◆ THE PROBLEM
Word for word, restate the lines of the data from the first through the one containing "new,,,brown banana,361 147", and nothing else.

[Dataset entries]
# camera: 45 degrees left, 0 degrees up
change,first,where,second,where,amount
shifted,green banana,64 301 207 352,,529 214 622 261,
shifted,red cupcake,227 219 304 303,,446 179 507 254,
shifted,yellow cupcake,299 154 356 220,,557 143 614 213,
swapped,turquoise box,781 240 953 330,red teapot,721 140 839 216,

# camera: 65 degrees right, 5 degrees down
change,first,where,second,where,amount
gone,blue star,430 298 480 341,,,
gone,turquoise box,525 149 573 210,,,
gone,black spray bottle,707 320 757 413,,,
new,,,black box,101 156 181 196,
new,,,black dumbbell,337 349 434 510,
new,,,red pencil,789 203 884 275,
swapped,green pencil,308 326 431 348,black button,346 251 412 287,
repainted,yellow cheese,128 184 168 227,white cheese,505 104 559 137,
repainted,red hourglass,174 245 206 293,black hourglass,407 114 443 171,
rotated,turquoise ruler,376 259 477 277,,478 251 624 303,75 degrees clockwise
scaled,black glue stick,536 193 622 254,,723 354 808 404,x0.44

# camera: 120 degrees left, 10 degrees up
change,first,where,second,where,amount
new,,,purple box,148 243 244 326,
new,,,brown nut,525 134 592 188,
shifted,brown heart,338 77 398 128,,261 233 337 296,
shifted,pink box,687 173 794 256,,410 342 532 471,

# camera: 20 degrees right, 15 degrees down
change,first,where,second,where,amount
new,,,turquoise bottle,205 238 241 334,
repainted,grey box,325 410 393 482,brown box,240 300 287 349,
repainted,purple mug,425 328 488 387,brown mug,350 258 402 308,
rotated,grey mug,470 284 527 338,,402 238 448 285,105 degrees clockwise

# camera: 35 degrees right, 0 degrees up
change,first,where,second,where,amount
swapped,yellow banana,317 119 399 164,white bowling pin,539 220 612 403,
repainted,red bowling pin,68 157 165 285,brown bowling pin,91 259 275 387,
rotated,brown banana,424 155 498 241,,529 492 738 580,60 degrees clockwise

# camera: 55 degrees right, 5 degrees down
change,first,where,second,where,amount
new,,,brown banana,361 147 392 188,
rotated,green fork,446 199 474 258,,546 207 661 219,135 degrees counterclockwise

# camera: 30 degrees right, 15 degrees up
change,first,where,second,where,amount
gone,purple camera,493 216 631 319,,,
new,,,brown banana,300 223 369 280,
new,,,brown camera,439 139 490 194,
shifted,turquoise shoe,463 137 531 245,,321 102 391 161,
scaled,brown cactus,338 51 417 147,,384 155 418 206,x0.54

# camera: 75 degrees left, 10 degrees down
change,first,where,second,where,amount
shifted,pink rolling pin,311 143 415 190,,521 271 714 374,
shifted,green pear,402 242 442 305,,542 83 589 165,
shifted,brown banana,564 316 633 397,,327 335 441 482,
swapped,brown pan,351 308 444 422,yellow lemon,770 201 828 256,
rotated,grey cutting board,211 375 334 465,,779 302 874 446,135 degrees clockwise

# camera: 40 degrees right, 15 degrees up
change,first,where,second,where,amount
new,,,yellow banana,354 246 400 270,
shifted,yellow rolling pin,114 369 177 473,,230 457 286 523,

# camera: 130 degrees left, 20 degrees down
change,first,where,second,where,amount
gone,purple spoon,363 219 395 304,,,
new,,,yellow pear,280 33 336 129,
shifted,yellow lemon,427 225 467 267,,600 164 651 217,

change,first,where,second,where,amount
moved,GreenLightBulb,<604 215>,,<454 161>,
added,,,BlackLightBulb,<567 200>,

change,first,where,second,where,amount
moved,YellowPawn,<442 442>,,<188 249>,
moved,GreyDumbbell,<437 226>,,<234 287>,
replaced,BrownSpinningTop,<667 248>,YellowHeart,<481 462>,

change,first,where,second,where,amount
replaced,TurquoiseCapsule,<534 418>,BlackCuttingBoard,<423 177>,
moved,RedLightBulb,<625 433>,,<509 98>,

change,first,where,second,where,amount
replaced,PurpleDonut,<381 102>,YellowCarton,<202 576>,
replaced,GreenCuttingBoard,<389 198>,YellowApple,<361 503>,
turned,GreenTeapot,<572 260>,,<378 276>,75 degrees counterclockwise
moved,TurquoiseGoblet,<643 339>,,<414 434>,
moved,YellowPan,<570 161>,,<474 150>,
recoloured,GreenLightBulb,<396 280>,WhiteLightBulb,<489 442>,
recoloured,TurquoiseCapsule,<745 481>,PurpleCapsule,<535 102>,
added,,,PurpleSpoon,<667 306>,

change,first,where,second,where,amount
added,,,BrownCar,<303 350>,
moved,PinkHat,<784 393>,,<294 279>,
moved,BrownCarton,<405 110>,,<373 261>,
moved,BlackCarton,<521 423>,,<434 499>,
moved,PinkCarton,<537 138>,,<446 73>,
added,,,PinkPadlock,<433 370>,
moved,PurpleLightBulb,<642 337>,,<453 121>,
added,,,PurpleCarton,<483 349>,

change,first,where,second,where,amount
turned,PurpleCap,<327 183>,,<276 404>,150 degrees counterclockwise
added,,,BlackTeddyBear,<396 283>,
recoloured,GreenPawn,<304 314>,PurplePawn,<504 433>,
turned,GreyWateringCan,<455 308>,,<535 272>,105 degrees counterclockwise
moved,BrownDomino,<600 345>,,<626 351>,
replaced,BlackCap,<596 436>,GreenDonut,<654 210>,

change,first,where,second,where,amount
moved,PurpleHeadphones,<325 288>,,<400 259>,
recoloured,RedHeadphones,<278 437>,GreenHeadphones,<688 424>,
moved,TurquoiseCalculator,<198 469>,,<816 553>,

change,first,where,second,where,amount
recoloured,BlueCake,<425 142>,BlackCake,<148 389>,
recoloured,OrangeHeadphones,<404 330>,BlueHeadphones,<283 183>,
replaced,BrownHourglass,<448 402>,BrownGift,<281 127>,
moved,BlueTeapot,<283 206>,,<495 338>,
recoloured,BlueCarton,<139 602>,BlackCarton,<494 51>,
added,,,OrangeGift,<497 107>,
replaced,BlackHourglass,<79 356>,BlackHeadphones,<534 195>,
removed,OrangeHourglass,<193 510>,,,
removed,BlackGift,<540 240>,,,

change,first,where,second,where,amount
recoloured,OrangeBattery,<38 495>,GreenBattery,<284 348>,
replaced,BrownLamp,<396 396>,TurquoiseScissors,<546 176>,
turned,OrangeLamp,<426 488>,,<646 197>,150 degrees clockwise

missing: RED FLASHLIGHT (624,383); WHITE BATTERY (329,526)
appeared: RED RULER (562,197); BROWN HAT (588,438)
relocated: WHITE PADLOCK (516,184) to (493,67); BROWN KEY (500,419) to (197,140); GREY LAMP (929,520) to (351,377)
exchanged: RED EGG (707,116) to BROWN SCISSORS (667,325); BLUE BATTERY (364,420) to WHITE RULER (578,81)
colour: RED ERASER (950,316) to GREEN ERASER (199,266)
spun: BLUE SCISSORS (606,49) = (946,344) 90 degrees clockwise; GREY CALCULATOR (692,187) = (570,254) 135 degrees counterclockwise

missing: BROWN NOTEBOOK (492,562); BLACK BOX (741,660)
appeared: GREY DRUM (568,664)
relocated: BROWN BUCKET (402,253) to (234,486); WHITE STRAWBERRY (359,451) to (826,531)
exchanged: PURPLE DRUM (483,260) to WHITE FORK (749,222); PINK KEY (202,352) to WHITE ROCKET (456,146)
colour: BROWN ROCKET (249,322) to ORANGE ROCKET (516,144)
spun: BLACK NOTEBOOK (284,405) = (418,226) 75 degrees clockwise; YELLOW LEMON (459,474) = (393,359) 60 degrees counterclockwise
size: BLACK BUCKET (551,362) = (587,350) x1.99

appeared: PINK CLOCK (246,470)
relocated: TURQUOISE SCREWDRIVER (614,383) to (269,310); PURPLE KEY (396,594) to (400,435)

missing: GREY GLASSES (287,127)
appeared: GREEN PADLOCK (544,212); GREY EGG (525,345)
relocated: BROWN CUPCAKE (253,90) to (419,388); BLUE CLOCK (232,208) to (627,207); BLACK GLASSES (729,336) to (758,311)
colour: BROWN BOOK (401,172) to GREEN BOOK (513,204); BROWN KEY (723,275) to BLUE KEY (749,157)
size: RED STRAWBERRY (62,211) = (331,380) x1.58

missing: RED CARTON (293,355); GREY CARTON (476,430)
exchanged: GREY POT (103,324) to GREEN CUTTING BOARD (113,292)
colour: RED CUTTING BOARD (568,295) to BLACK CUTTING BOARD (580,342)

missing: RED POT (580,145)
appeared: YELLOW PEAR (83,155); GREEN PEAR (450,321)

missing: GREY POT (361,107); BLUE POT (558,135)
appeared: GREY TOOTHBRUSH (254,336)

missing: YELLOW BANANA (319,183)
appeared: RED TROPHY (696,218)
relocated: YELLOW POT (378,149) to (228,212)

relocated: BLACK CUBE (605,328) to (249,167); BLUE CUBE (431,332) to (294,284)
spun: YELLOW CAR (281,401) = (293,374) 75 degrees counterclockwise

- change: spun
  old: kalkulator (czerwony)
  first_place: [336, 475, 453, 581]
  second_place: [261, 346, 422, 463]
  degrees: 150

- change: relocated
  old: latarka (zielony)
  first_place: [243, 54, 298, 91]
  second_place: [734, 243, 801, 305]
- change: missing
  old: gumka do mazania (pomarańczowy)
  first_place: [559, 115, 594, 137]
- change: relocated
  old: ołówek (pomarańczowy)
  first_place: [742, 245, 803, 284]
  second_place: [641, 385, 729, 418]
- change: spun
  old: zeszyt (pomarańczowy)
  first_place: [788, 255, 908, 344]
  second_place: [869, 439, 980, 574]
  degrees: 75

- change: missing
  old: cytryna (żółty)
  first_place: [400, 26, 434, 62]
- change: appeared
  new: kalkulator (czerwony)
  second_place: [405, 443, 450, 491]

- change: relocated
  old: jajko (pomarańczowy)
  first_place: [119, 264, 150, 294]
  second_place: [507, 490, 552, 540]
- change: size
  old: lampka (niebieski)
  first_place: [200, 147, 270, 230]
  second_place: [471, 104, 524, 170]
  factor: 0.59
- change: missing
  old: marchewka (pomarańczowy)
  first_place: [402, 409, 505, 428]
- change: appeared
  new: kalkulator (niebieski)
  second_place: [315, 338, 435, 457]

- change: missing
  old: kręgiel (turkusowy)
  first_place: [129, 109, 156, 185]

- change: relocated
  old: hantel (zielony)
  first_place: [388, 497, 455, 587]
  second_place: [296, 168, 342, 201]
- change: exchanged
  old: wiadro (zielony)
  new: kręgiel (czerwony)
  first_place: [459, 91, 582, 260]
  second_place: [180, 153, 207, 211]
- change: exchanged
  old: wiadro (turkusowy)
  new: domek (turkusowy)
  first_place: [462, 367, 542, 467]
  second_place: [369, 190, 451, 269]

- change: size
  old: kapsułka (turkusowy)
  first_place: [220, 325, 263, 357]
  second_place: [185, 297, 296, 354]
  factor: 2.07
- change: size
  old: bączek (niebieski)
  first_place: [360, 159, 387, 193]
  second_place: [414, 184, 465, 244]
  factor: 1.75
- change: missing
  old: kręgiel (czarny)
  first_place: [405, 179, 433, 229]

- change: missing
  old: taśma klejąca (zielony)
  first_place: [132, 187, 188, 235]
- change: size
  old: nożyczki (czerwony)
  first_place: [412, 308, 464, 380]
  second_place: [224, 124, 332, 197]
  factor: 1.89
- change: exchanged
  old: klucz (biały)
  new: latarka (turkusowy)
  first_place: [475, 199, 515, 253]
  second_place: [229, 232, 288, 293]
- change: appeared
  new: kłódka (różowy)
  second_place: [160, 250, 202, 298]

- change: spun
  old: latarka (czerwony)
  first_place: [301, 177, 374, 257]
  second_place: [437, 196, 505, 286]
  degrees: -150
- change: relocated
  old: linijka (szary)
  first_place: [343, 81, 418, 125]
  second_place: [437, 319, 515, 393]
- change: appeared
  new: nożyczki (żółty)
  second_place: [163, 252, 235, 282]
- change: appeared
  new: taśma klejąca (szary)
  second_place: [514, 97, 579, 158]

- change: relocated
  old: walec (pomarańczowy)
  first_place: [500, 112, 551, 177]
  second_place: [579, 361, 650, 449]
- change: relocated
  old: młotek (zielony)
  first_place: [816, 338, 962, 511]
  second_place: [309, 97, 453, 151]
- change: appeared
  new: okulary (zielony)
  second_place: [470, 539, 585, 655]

◆ TASK ANSWER
# camera: 45 degrees left, 0 degrees up
change,first,where,second,where,amount
shifted,green banana,64 301 207 352,,529 214 622 261,
shifted,red cupcake,227 219 304 303,,446 179 507 254,
shifted,yellow cupcake,299 154 356 220,,557 143 614 213,
swapped,turquoise box,781 240 953 330,red teapot,721 140 839 216,

# camera: 65 degrees right, 5 degrees down
change,first,where,second,where,amount
gone,blue star,430 298 480 341,,,
gone,turquoise box,525 149 573 210,,,
gone,black spray bottle,707 320 757 413,,,
new,,,black box,101 156 181 196,
new,,,black dumbbell,337 349 434 510,
new,,,red pencil,789 203 884 275,
swapped,green pencil,308 326 431 348,black button,346 251 412 287,
repainted,yellow cheese,128 184 168 227,white cheese,505 104 559 137,
repainted,red hourglass,174 245 206 293,black hourglass,407 114 443 171,
rotated,turquoise ruler,376 259 477 277,,478 251 624 303,75 degrees clockwise
scaled,black glue stick,536 193 622 254,,723 354 808 404,x0.44

# camera: 120 degrees left, 10 degrees up
change,first,where,second,where,amount
new,,,purple box,148 243 244 326,
new,,,brown nut,525 134 592 188,
shifted,brown heart,338 77 398 128,,261 233 337 296,
shifted,pink box,687 173 794 256,,410 342 532 471,

# camera: 20 degrees right, 15 degrees down
change,first,where,second,where,amount
new,,,turquoise bottle,205 238 241 334,
repainted,grey box,325 410 393 482,brown box,240 300 287 349,
repainted,purple mug,425 328 488 387,brown mug,350 258 402 308,
rotated,grey mug,470 284 527 338,,402 238 448 285,105 degrees clockwise

# camera: 35 degrees right, 0 degrees up
change,first,where,second,where,amount
swapped,yellow banana,317 119 399 164,white bowling pin,539 220 612 403,
repainted,red bowling pin,68 157 165 285,brown bowling pin,91 259 275 387,
rotated,brown banana,424 155 498 241,,529 492 738 580,60 degrees clockwise

# camera: 55 degrees right, 5 degrees down
change,first,where,second,where,amount
new,,,brown banana,361 147 392 188,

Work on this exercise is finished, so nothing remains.